## Written task
Output all of the records word for word and drop the images.

____ Source material

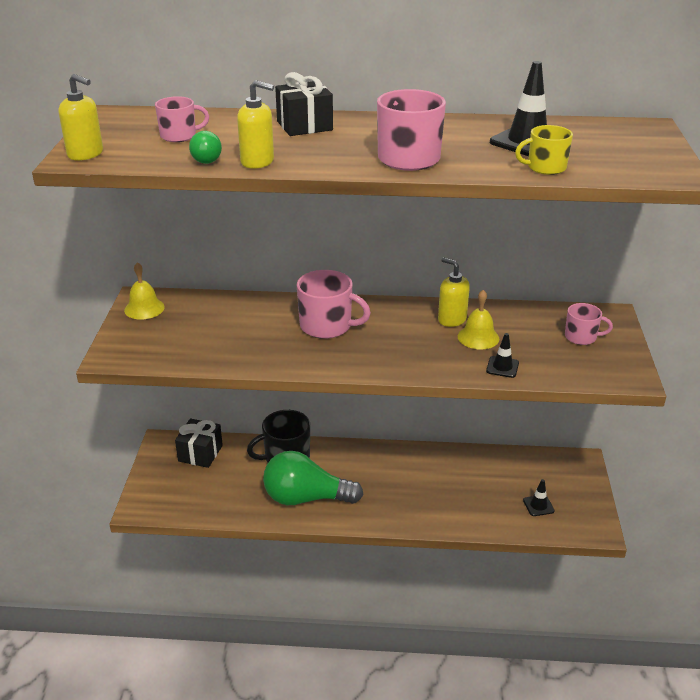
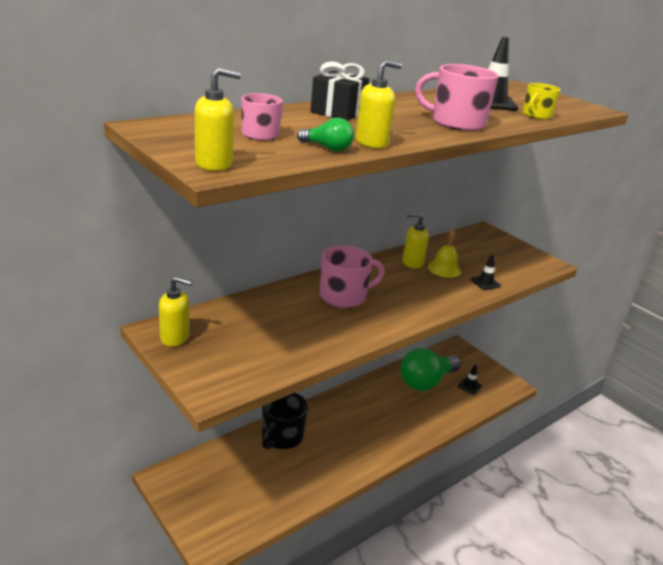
camera: 45 degrees left, 5 degrees down
yellow bell [124,262,165,320] -> yellow soap dispenser [159,276,193,347]
black gift [175,419,223,468] -> none
green light bulb [263,451,363,505] -> green light bulb moved to [400,348,461,391]
pink mug [565,303,613,345] -> none

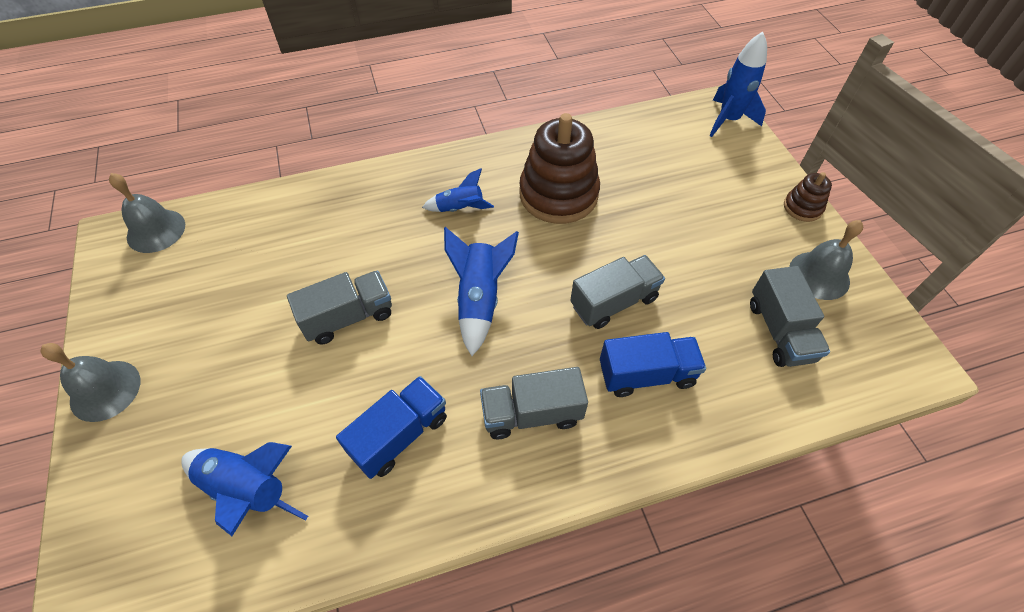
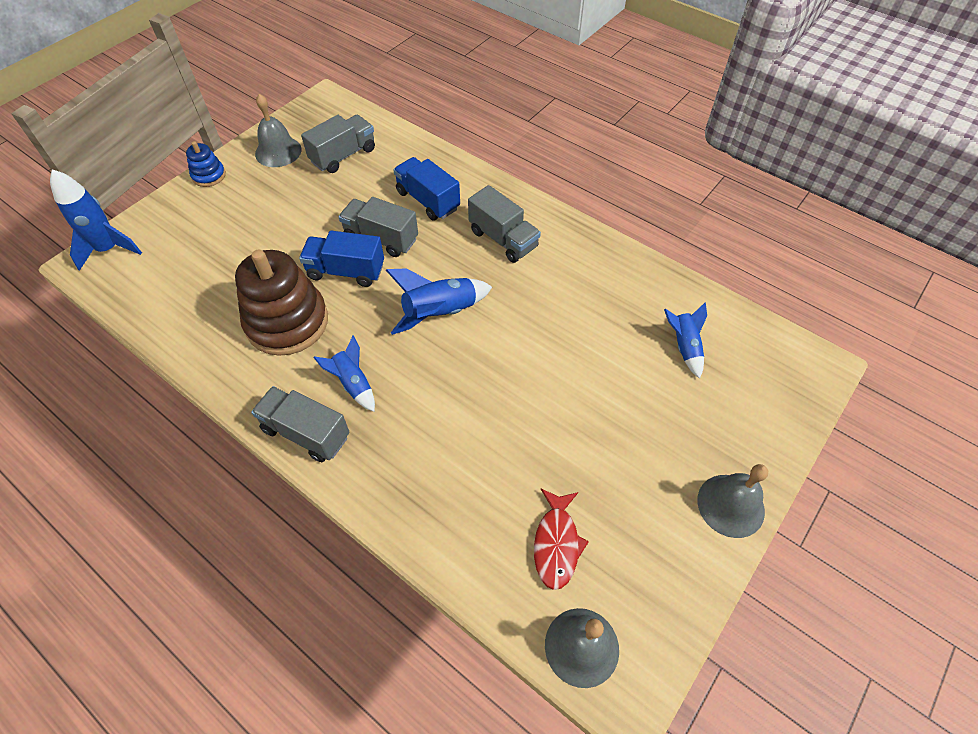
camera: 125 degrees left, 0 degrees up
blue rocket [181,442,308,536] -> blue rocket [664,302,707,379], size x0.63
grey truck [287,271,392,344] -> grey truck moved to [251,386,350,462]
blue truck [336,376,447,479] -> blue truck moved to [299,231,384,287]
brown stacking toy [784,172,832,222] -> blue stacking toy [186,141,226,187]
none -> red fish [534,489,589,590]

________

## Exercise output
camera: 45 degrees left, 5 degrees down
yellow bell [124,262,165,320] -> yellow soap dispenser [159,276,193,347]
black gift [175,419,223,468] -> none
green light bulb [263,451,363,505] -> green light bulb moved to [400,348,461,391]
pink mug [565,303,613,345] -> none

camera: 125 degrees left, 0 degrees up
blue rocket [181,442,308,536] -> blue rocket [664,302,707,379], size x0.63
grey truck [287,271,392,344] -> grey truck moved to [251,386,350,462]
blue truck [336,376,447,479] -> blue truck moved to [299,231,384,287]
brown stacking toy [784,172,832,222] -> blue stacking toy [186,141,226,187]
none -> red fish [534,489,589,590]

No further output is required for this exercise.